PROBLEM DETAILS>
Each entry must come back word for word; drop the images as you go.

[Object tracking records]
____

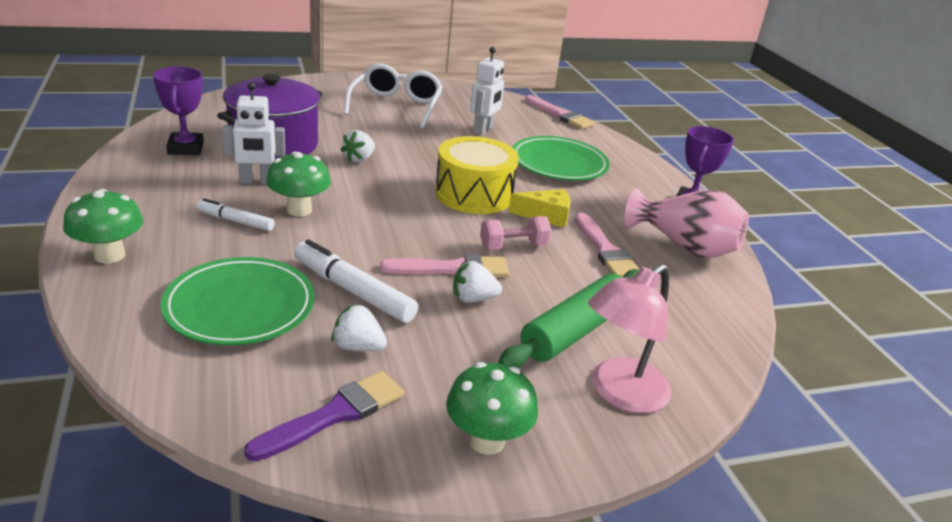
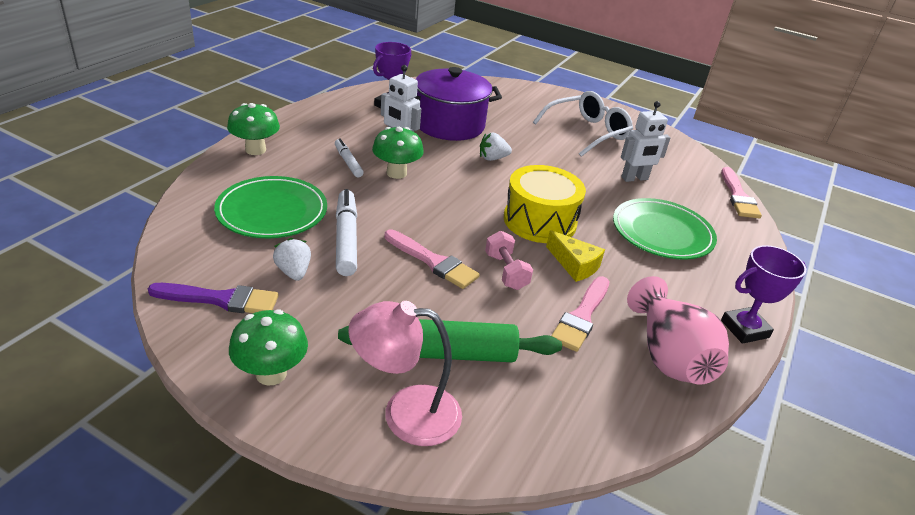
camera: 45 degrees right, 5 degrees up
white strawberry [453,261,502,303] -> none
pink dumbbell [480,216,552,250] -> pink dumbbell turned 45 degrees clockwise [485,231,533,290]

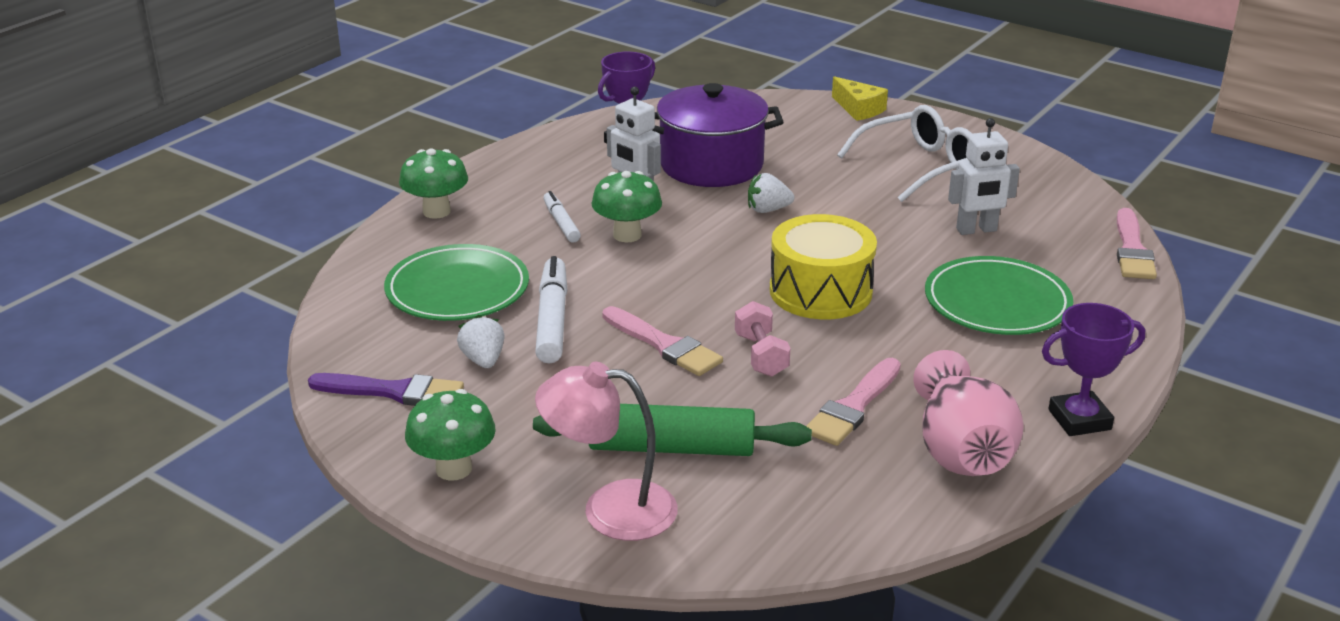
camera: 10 degrees right, 5 degrees down
yellow cheese [546,230,605,282] -> yellow cheese moved to [832,76,888,121]

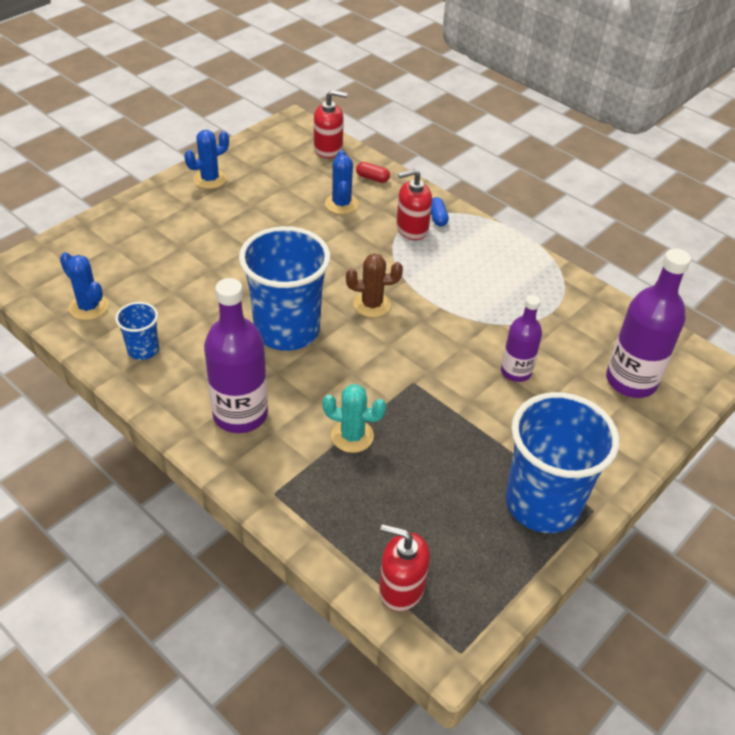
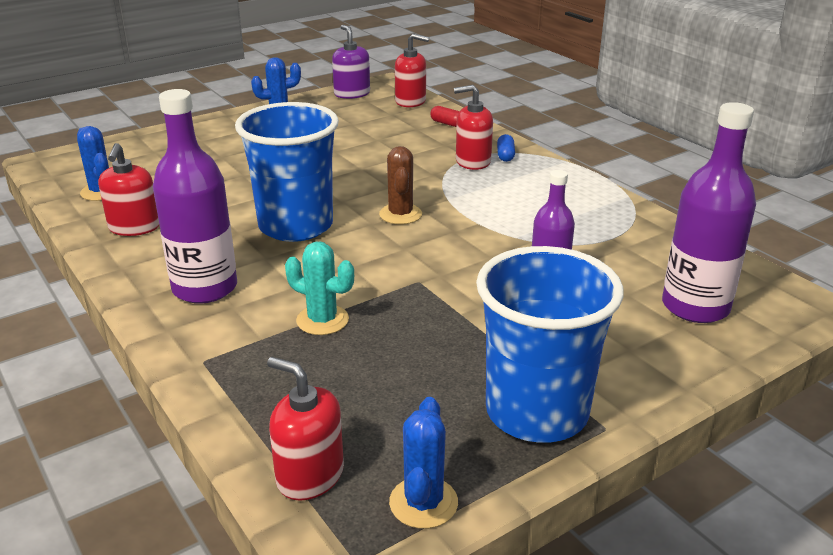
camera: 15 degrees right, 15 degrees down
blue cup [115,302,159,360] -> red soap dispenser [98,143,159,236]
blue cactus [325,150,358,214] -> blue cactus moved to [389,397,458,529]
brown cactus [346,253,403,317] -> brown cactus turned 75 degrees clockwise [379,146,422,224]
none -> purple soap dispenser [332,25,370,99]

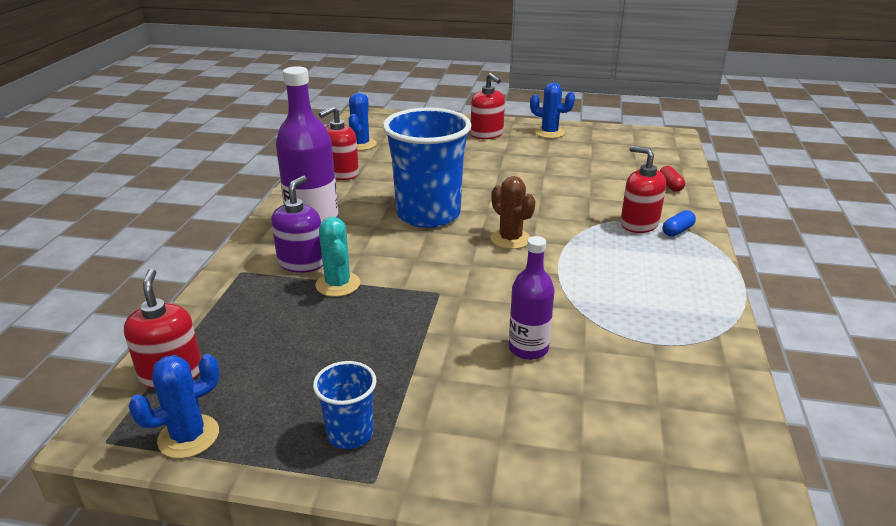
camera: 45 degrees right, 0 degrees up
purple soap dispenser [332,25,370,99] -> purple soap dispenser moved to [271,176,323,273]
brown cactus [379,146,422,224] -> brown cactus turned 75 degrees counterclockwise [491,176,536,249]
red soap dispenser [395,33,429,107] -> red soap dispenser moved to [471,73,505,139]
blue cup [476,246,624,443] -> blue cup [313,361,377,449], size x0.47
purple bottle [662,102,756,323] -> none

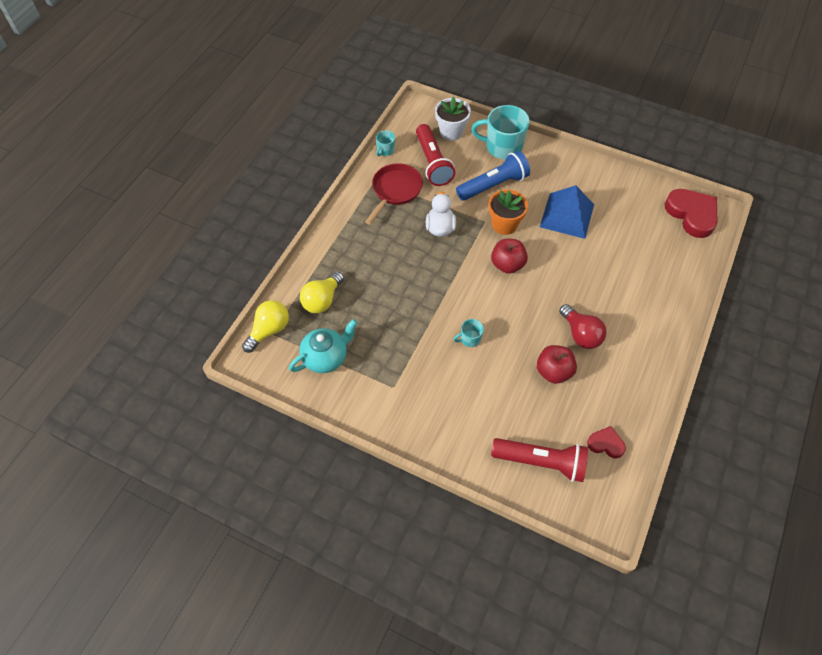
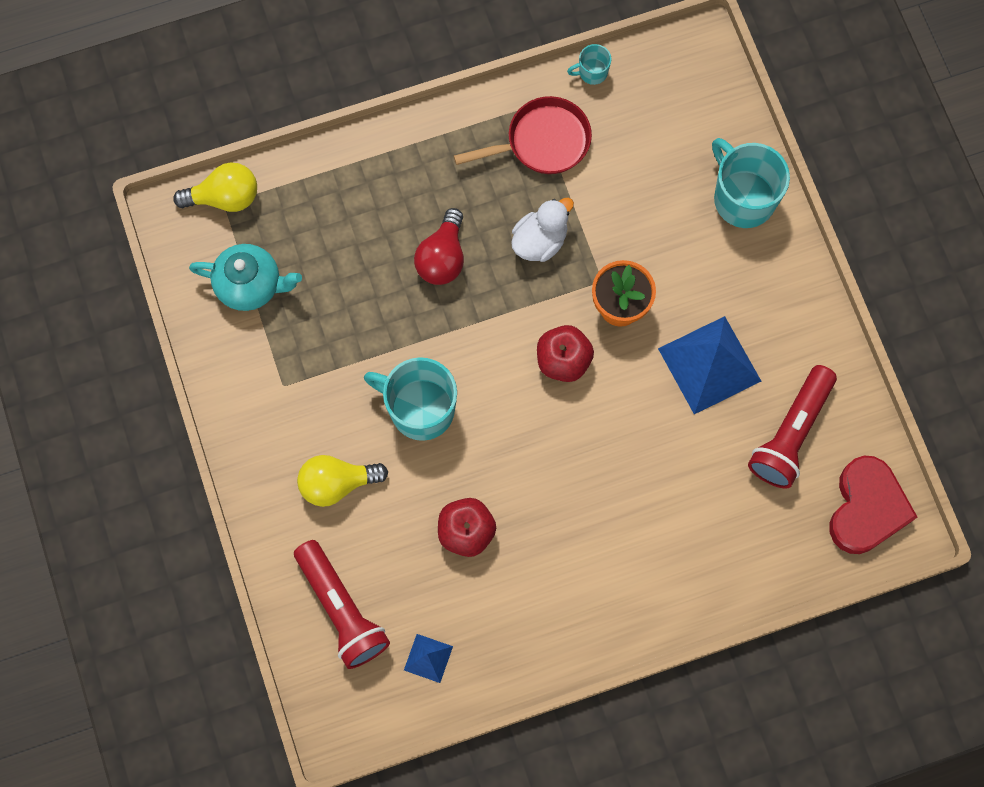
camera: 45 degrees right, 15 degrees up
yellow light bulb [300,272,344,313] -> yellow light bulb moved to [297,455,388,507]
red flashlight [416,124,455,186] -> red flashlight moved to [748,365,837,489]
white flower pot [435,96,471,141] -> none
turquoise mug [453,319,484,347] -> turquoise mug [364,357,457,441], size x2.12
blue flashlight [456,151,530,201] -> none
red light bulb [559,304,607,349] -> red light bulb moved to [414,208,464,285]
red heart [587,426,626,459] -> blue pyramid [404,634,453,683]

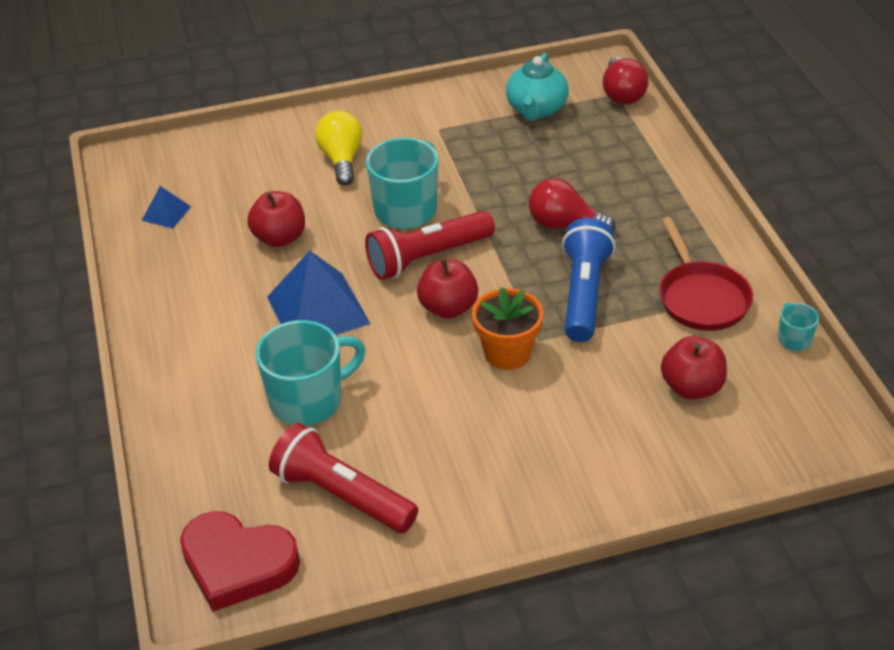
camera: 95 degrees right, 30 degrees down
yellow light bulb [173,162,257,212] -> red light bulb [602,57,649,105]
red flashlight [294,540,390,669] -> red flashlight moved to [365,211,495,280]
white duck [511,198,574,262] -> blue flashlight [562,218,616,342]
blue pyramid [658,316,761,414] -> blue pyramid moved to [267,251,370,335]
turquoise mug [712,138,790,228] -> turquoise mug moved to [256,320,365,426]
none -> red apple [661,336,727,400]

____

OUTPUT>
camera: 45 degrees right, 5 degrees up
white strawberry [453,261,502,303] -> none
pink dumbbell [480,216,552,250] -> pink dumbbell turned 45 degrees clockwise [485,231,533,290]

camera: 10 degrees right, 5 degrees down
yellow cheese [546,230,605,282] -> yellow cheese moved to [832,76,888,121]

camera: 15 degrees right, 15 degrees down
blue cup [115,302,159,360] -> red soap dispenser [98,143,159,236]
blue cactus [325,150,358,214] -> blue cactus moved to [389,397,458,529]
brown cactus [346,253,403,317] -> brown cactus turned 75 degrees clockwise [379,146,422,224]
none -> purple soap dispenser [332,25,370,99]

camera: 45 degrees right, 0 degrees up
purple soap dispenser [332,25,370,99] -> purple soap dispenser moved to [271,176,323,273]
brown cactus [379,146,422,224] -> brown cactus turned 75 degrees counterclockwise [491,176,536,249]
red soap dispenser [395,33,429,107] -> red soap dispenser moved to [471,73,505,139]
blue cup [476,246,624,443] -> blue cup [313,361,377,449], size x0.47
purple bottle [662,102,756,323] -> none

camera: 45 degrees right, 15 degrees up
yellow light bulb [300,272,344,313] -> yellow light bulb moved to [297,455,388,507]
red flashlight [416,124,455,186] -> red flashlight moved to [748,365,837,489]
white flower pot [435,96,471,141] -> none
turquoise mug [453,319,484,347] -> turquoise mug [364,357,457,441], size x2.12
blue flashlight [456,151,530,201] -> none
red light bulb [559,304,607,349] -> red light bulb moved to [414,208,464,285]
red heart [587,426,626,459] -> blue pyramid [404,634,453,683]

camera: 95 degrees right, 30 degrees down
yellow light bulb [173,162,257,212] -> red light bulb [602,57,649,105]
red flashlight [294,540,390,669] -> red flashlight moved to [365,211,495,280]
white duck [511,198,574,262] -> blue flashlight [562,218,616,342]
blue pyramid [658,316,761,414] -> blue pyramid moved to [267,251,370,335]
turquoise mug [712,138,790,228] -> turquoise mug moved to [256,320,365,426]
none -> red apple [661,336,727,400]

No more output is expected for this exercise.